#### [TASK BRIEF]
Give the records below again exactly, and exclude each picture.

#### [DATASET CONTENT]
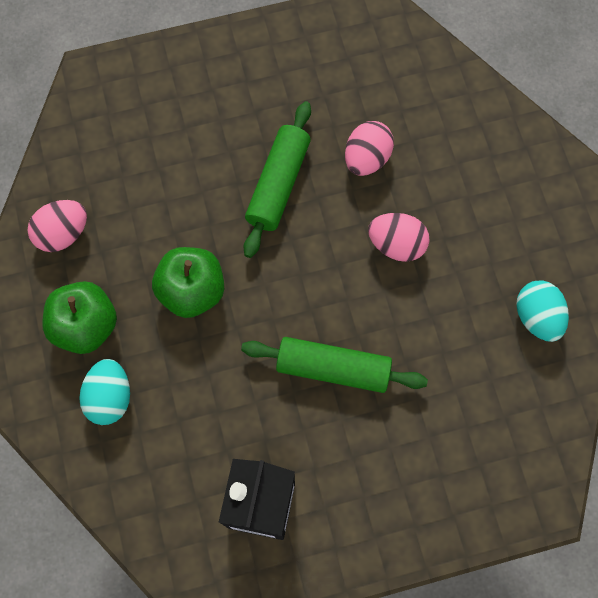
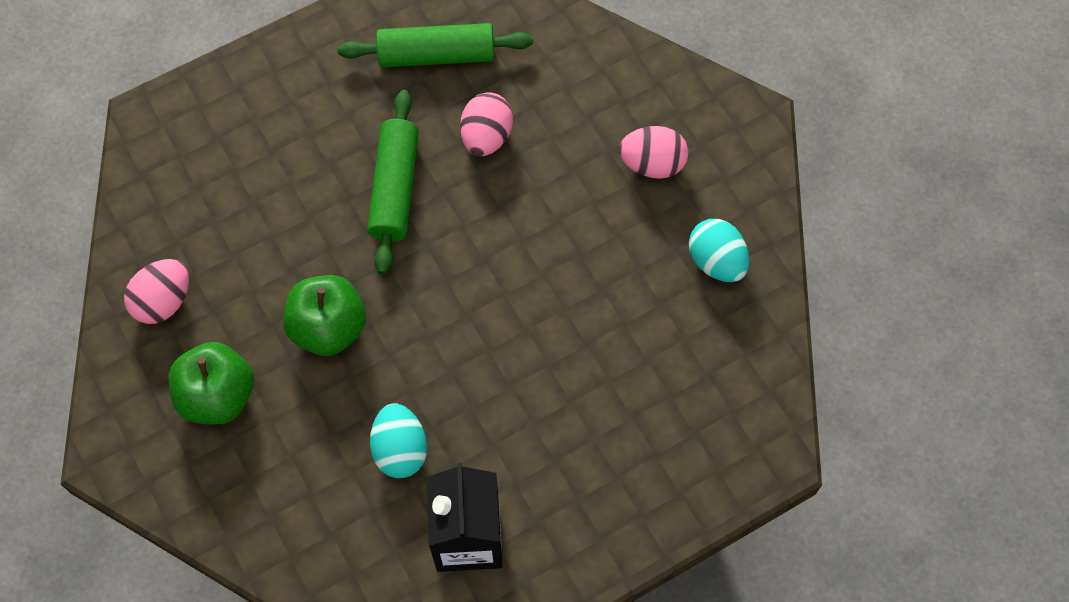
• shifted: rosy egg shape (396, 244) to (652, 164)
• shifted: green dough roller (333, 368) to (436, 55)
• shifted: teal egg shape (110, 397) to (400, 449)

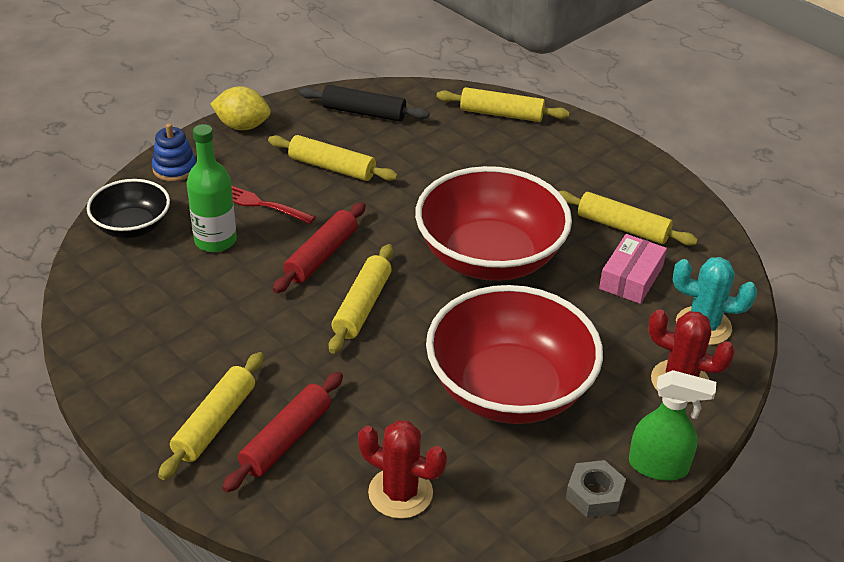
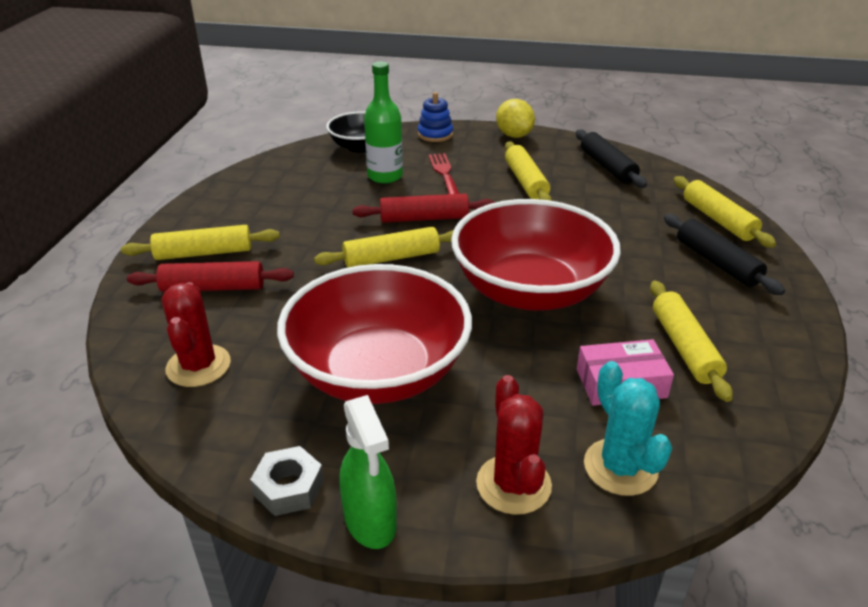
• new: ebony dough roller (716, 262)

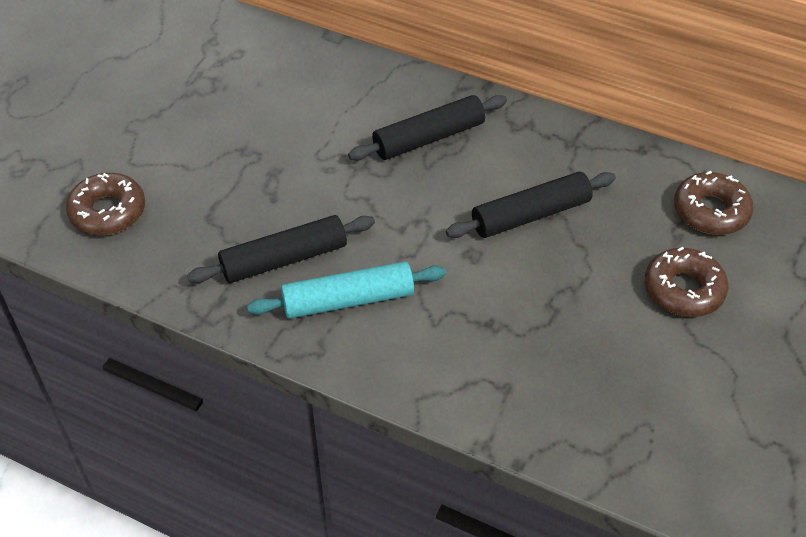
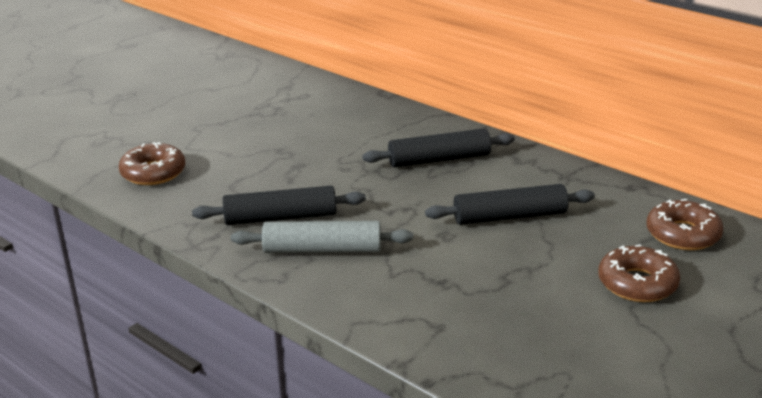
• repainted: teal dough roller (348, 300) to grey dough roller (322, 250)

#### [RESPONSE BOX]
• shifted: rosy egg shape (396, 244) to (652, 164)
• shifted: green dough roller (333, 368) to (436, 55)
• shifted: teal egg shape (110, 397) to (400, 449)

• new: ebony dough roller (716, 262)

• repainted: teal dough roller (348, 300) to grey dough roller (322, 250)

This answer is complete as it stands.